## YOUR TASK
All of the data should be reproduced word for word, though its pictures must be omitted.

## RECORDS FOR THE EXERCISE
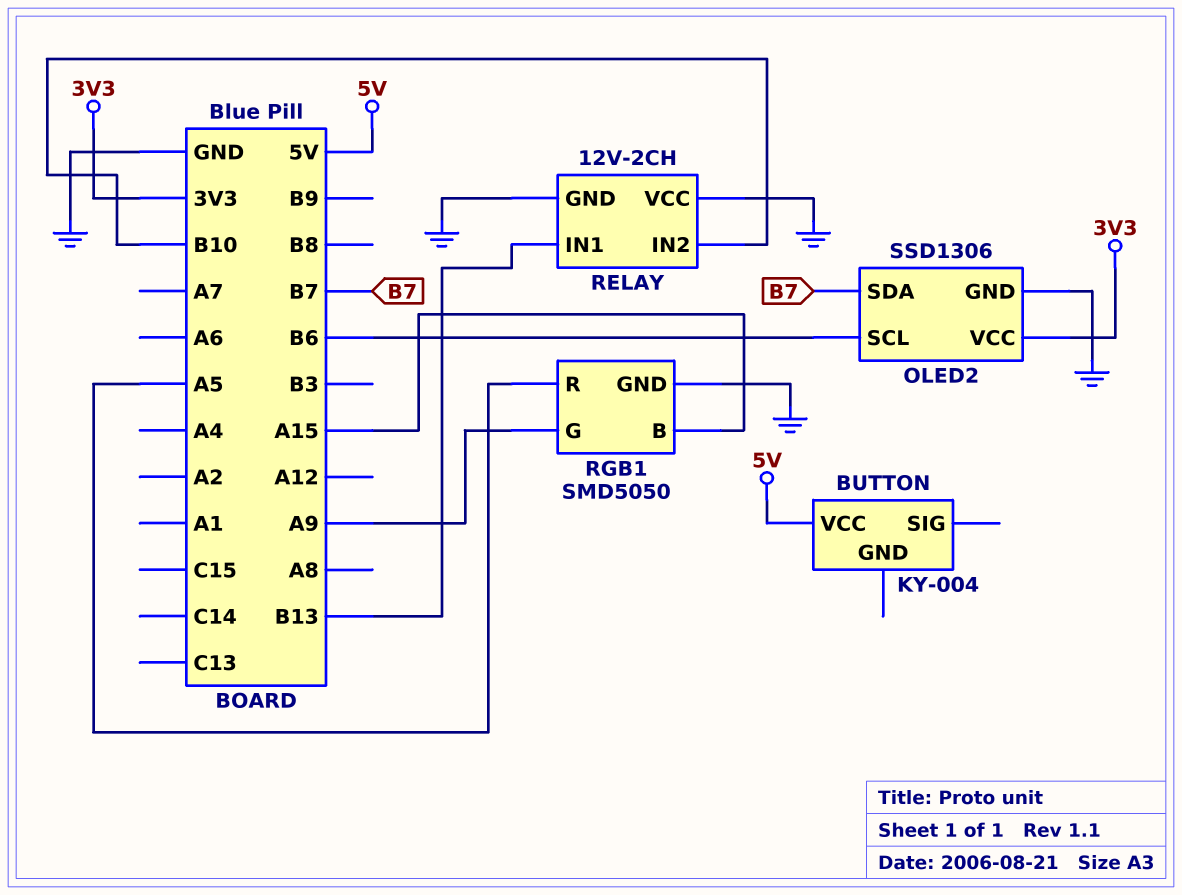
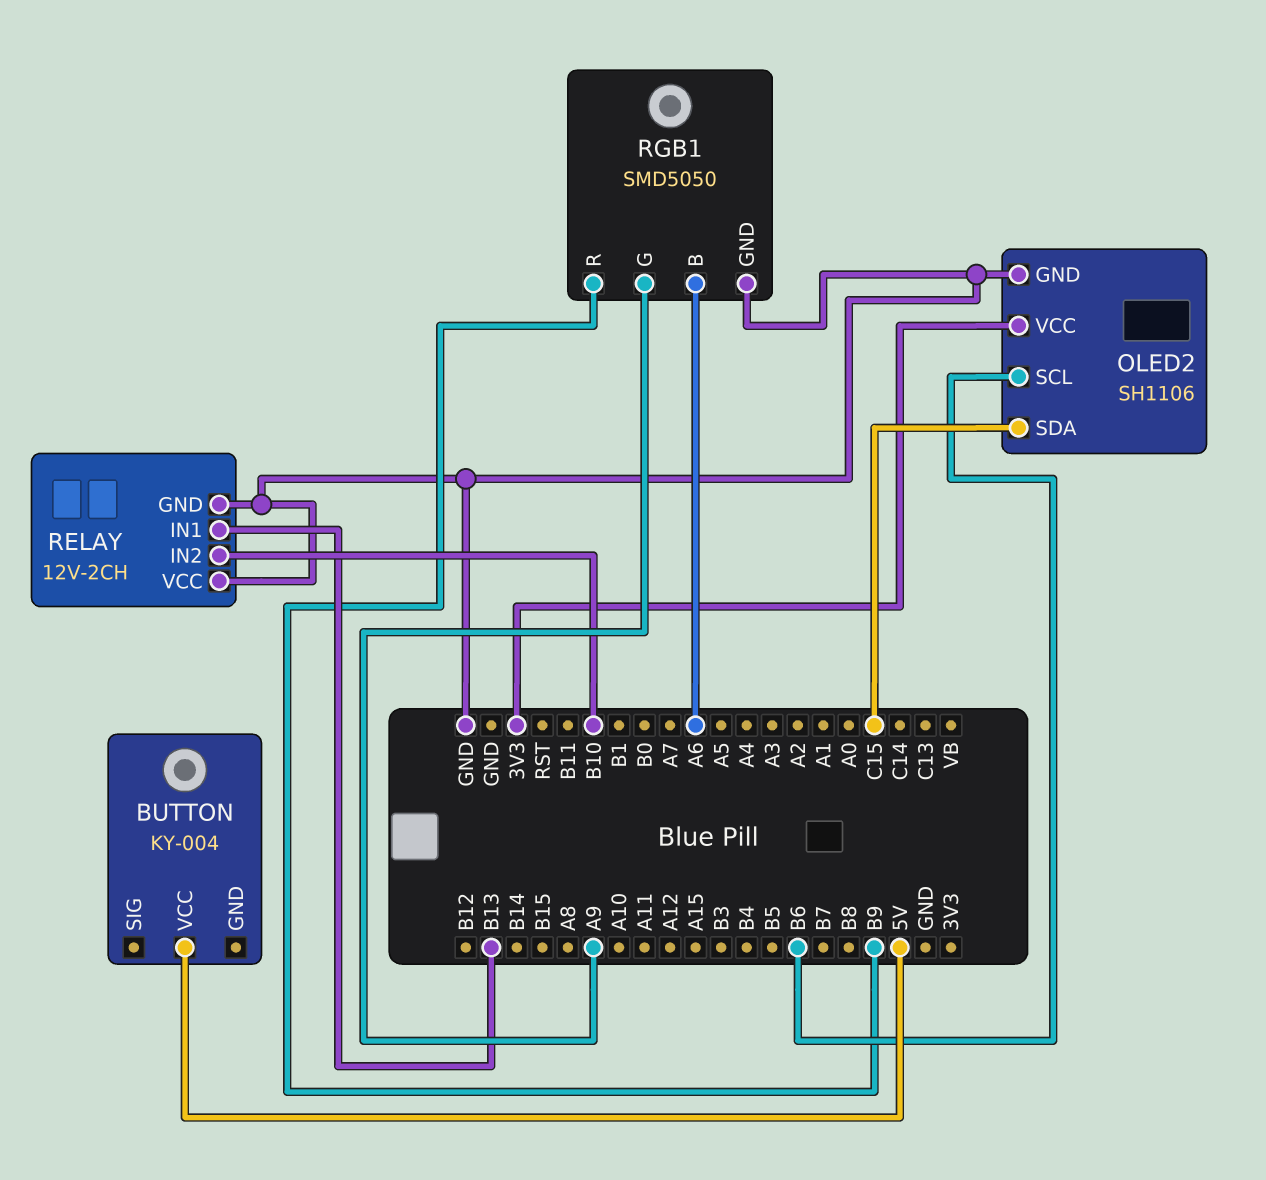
OLED2: SSD1306 -> SH1106
OLED2 pin SDA: B7 -> C15
RGB1 pin B: A15 -> A6
RGB1 pin R: A5 -> B9

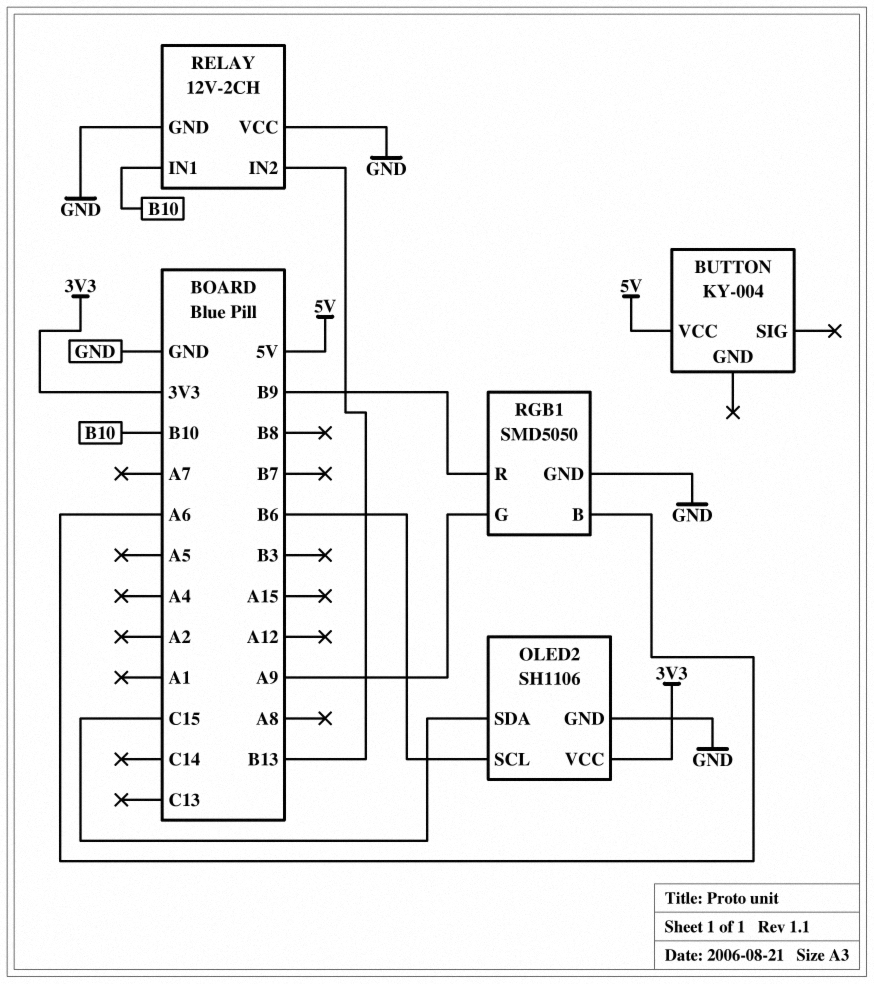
RELAY pin IN1: B13 -> B10
RELAY pin IN2: B10 -> B13

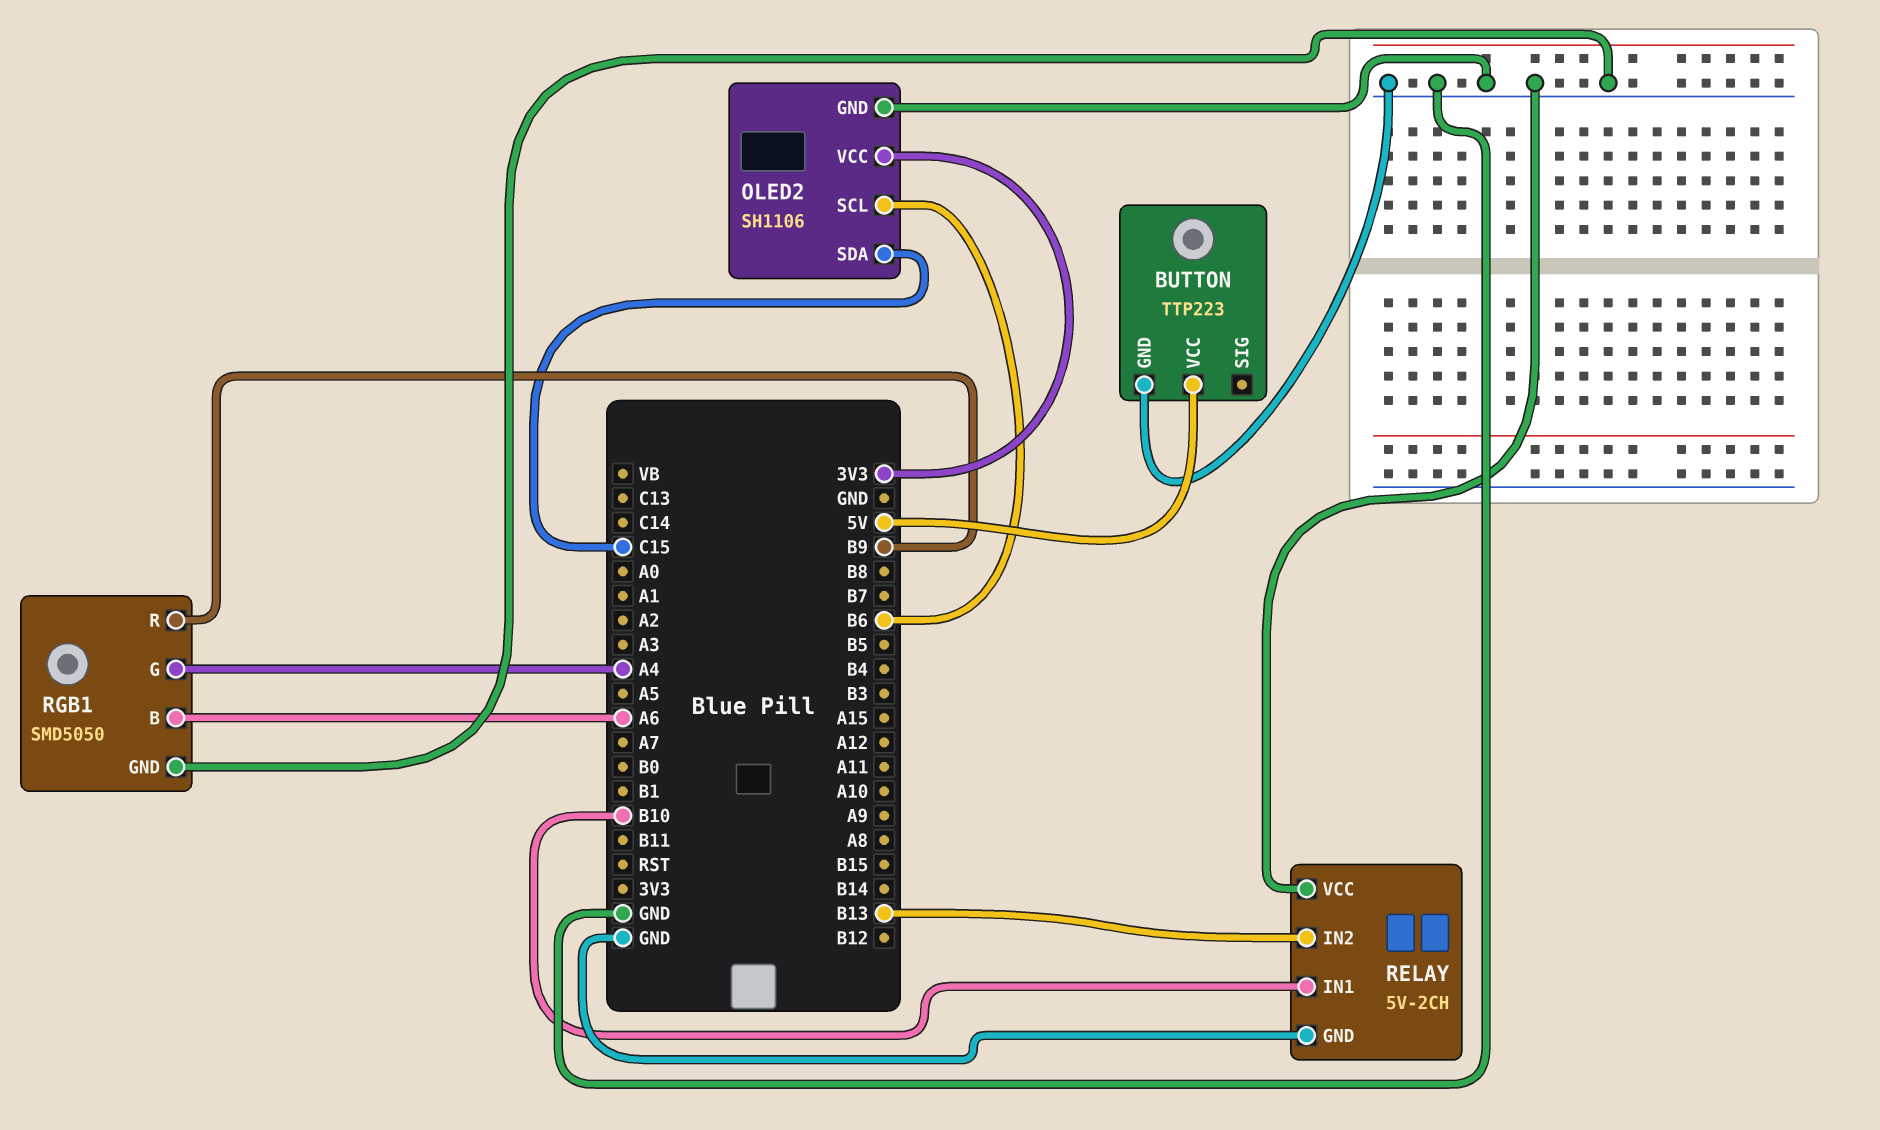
BUTTON: KY-004 -> TTP223
BUTTON pin GND: none -> GND
RELAY: 12V-2CH -> 5V-2CH
RGB1 pin G: A9 -> A4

## OUTPUT OF THE TASK
OLED2: SSD1306 -> SH1106
OLED2 pin SDA: B7 -> C15
RGB1 pin B: A15 -> A6
RGB1 pin R: A5 -> B9

RELAY pin IN1: B13 -> B10
RELAY pin IN2: B10 -> B13

BUTTON: KY-004 -> TTP223
BUTTON pin GND: none -> GND
RELAY: 12V-2CH -> 5V-2CH
RGB1 pin G: A9 -> A4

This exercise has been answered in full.